What the exercise asks: Begin with the first line below and retype each line exactly through the line containing "camera: 30 degrees left, 5 degrees up". Any pictures are to be left out.
Information shown START
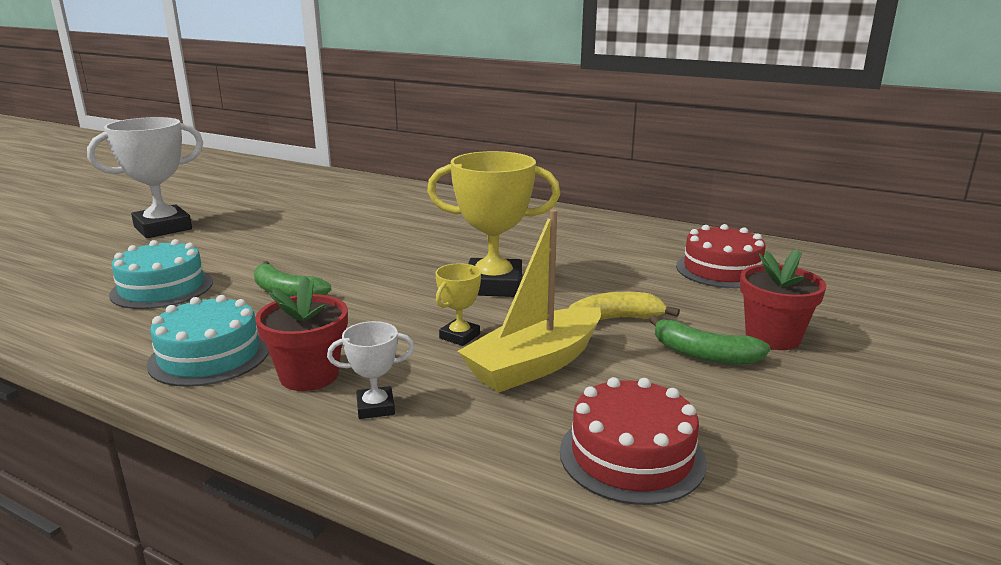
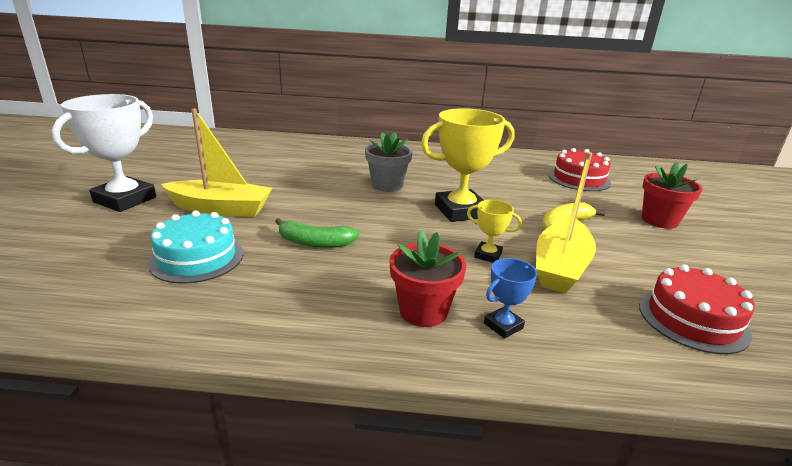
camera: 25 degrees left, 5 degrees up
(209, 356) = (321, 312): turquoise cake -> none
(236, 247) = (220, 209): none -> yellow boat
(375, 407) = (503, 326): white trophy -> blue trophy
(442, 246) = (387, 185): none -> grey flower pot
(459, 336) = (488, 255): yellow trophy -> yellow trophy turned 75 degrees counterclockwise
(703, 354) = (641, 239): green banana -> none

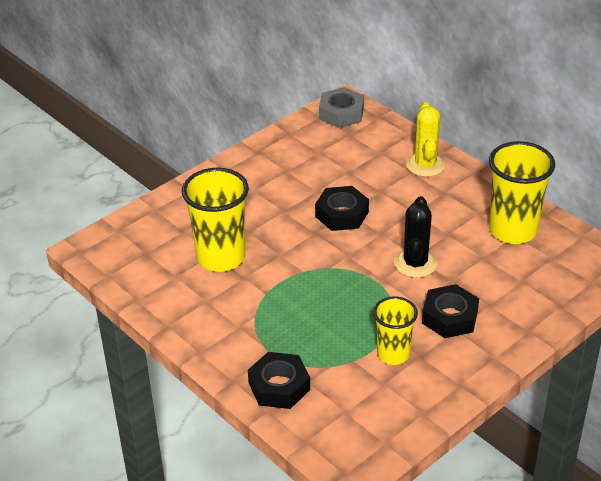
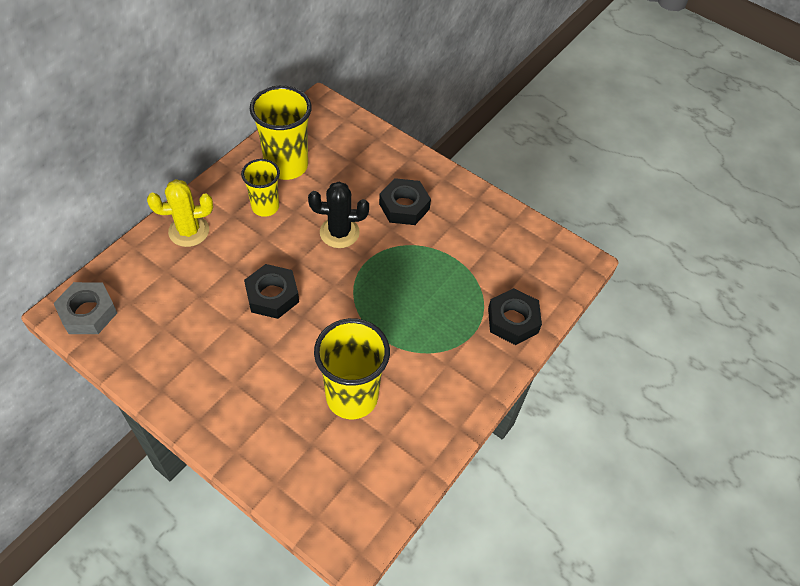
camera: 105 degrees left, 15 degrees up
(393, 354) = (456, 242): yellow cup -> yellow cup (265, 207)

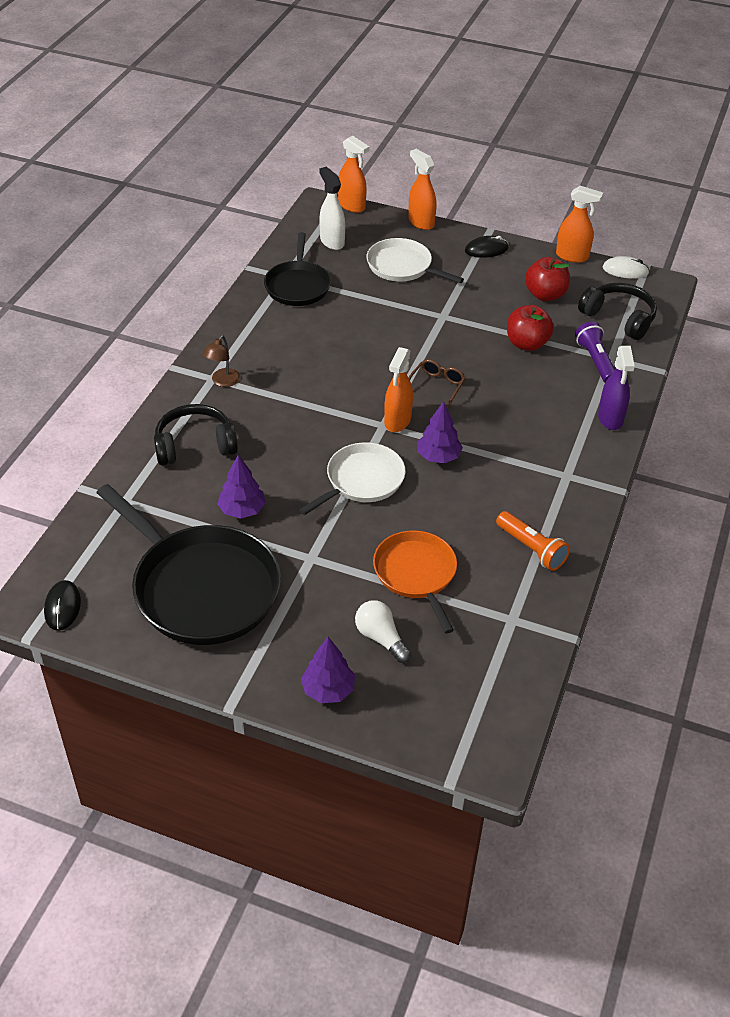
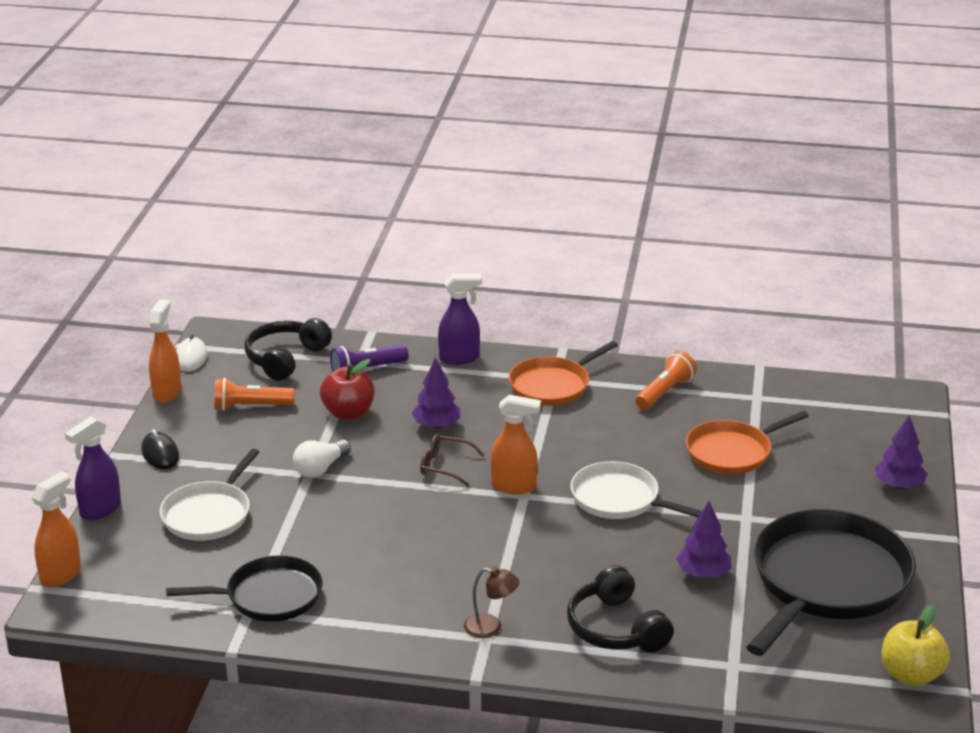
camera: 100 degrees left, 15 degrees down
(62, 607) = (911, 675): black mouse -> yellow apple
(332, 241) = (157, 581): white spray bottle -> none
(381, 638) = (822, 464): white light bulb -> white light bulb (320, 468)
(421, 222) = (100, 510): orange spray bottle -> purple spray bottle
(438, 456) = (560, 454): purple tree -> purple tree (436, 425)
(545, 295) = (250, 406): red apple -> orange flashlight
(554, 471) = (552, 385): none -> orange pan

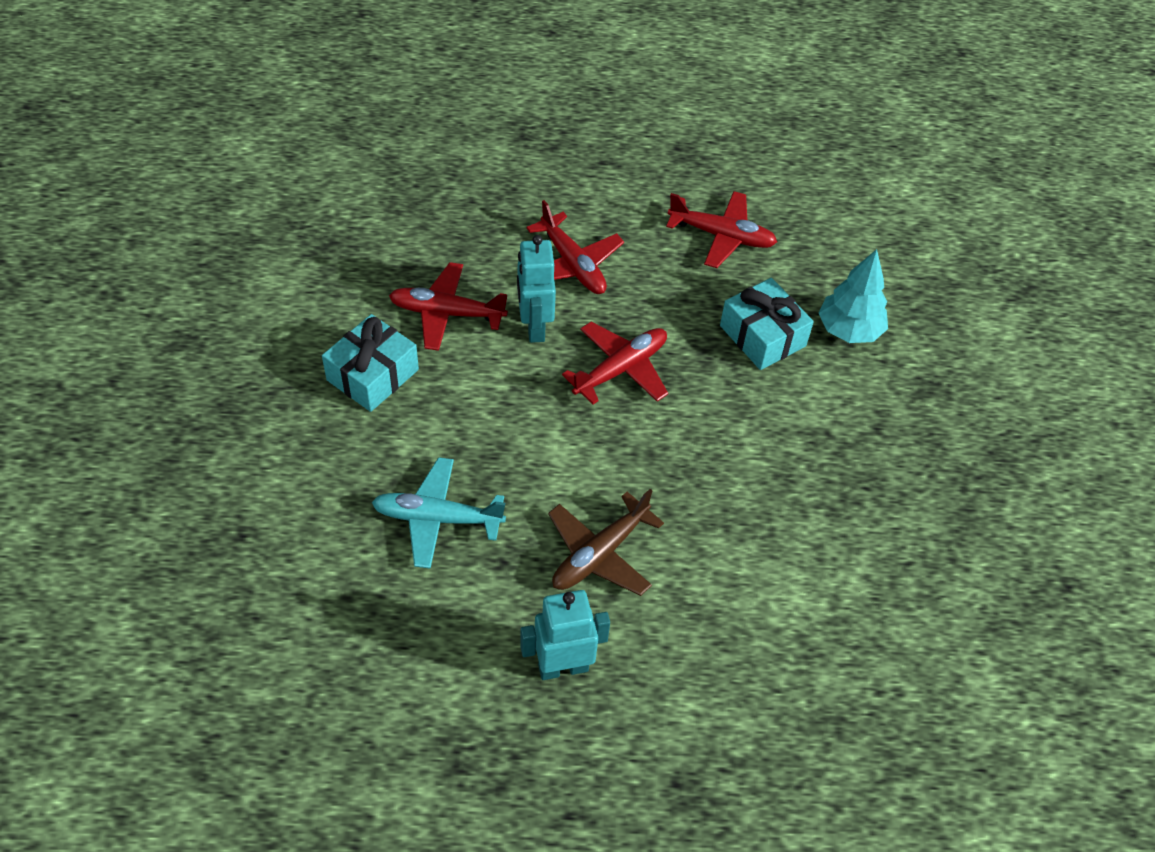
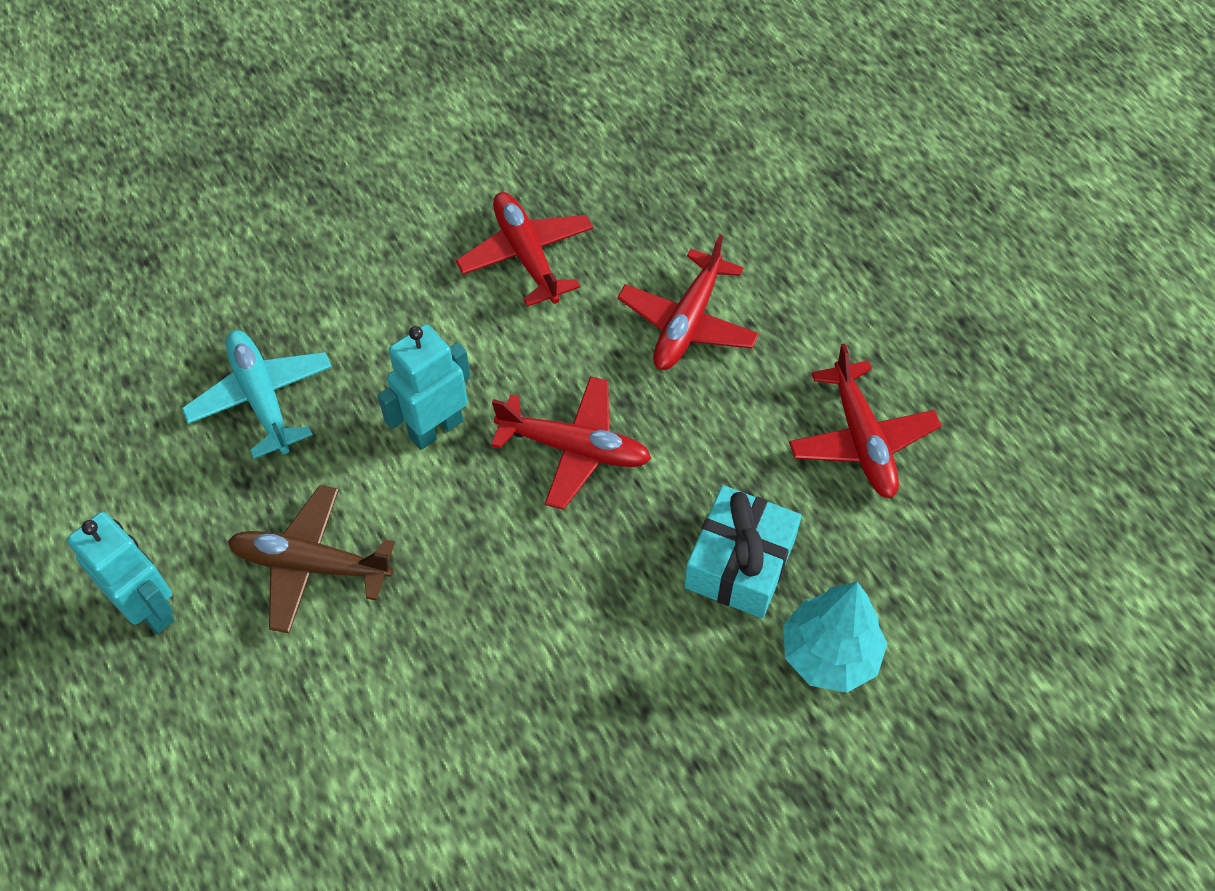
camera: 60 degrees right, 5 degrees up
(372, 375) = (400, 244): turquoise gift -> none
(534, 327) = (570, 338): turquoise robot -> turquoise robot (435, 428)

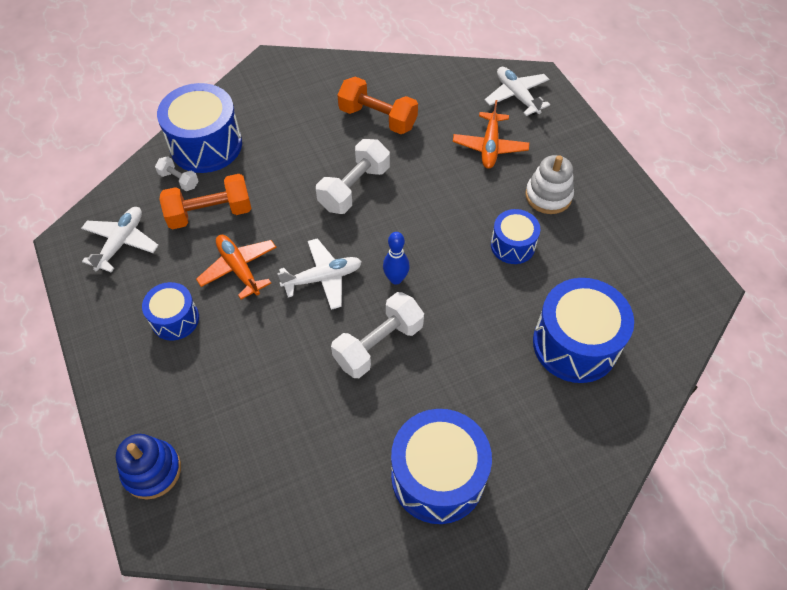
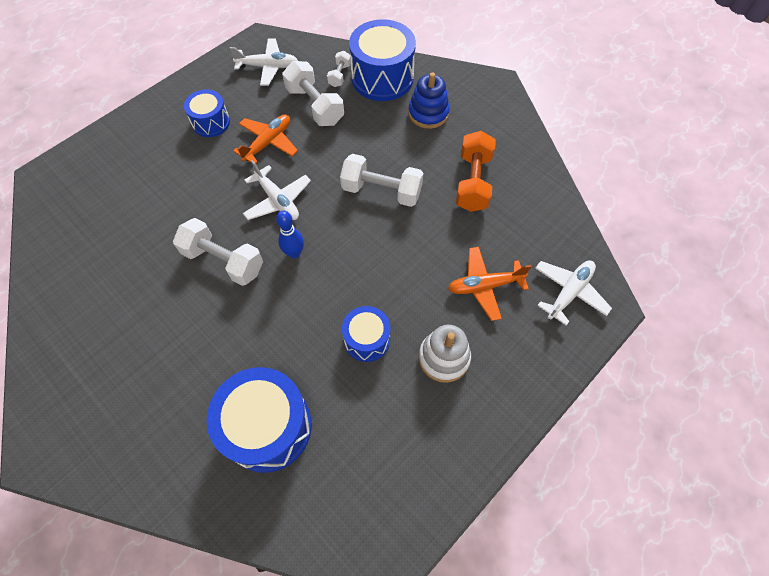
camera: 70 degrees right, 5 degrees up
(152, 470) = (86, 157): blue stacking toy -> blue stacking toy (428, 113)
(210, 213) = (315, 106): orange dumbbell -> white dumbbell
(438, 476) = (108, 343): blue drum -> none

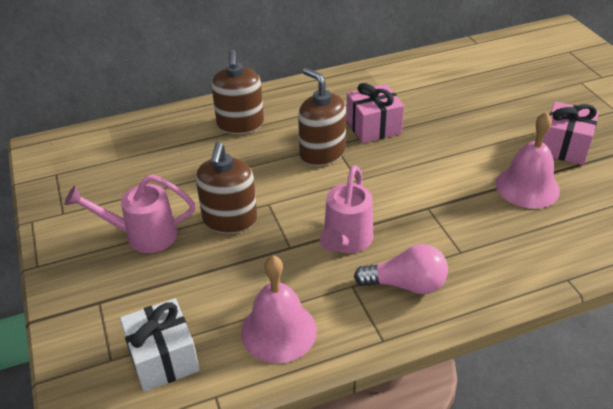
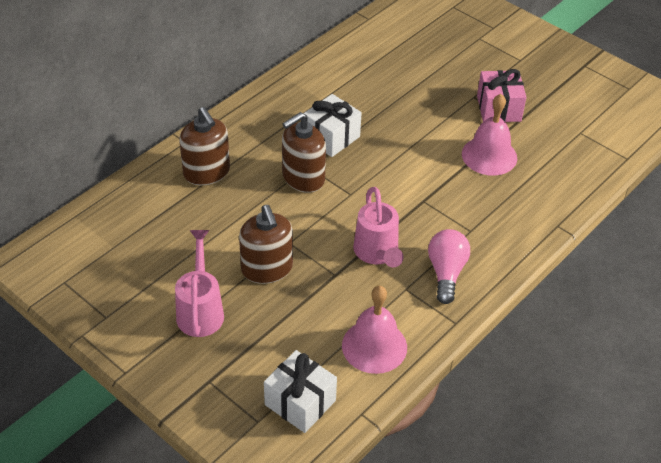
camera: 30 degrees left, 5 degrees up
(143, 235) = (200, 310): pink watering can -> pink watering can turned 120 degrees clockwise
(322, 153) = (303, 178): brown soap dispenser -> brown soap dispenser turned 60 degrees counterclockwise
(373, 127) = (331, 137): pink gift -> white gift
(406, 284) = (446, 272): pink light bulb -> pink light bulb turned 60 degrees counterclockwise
Information shown END
Response to the task:
camera: 25 degrees left, 5 degrees up
(209, 356) = (321, 312): turquoise cake -> none
(236, 247) = (220, 209): none -> yellow boat
(375, 407) = (503, 326): white trophy -> blue trophy
(442, 246) = (387, 185): none -> grey flower pot
(459, 336) = (488, 255): yellow trophy -> yellow trophy turned 75 degrees counterclockwise
(703, 354) = (641, 239): green banana -> none

camera: 105 degrees left, 15 degrees up
(393, 354) = (456, 242): yellow cup -> yellow cup (265, 207)

camera: 100 degrees left, 15 degrees down
(62, 607) = (911, 675): black mouse -> yellow apple
(332, 241) = (157, 581): white spray bottle -> none
(381, 638) = (822, 464): white light bulb -> white light bulb (320, 468)
(421, 222) = (100, 510): orange spray bottle -> purple spray bottle
(438, 456) = (560, 454): purple tree -> purple tree (436, 425)
(545, 295) = (250, 406): red apple -> orange flashlight
(554, 471) = (552, 385): none -> orange pan

camera: 60 degrees right, 5 degrees up
(372, 375) = (400, 244): turquoise gift -> none
(534, 327) = (570, 338): turquoise robot -> turquoise robot (435, 428)

camera: 70 degrees right, 5 degrees up
(152, 470) = (86, 157): blue stacking toy -> blue stacking toy (428, 113)
(210, 213) = (315, 106): orange dumbbell -> white dumbbell
(438, 476) = (108, 343): blue drum -> none

camera: 30 degrees left, 5 degrees up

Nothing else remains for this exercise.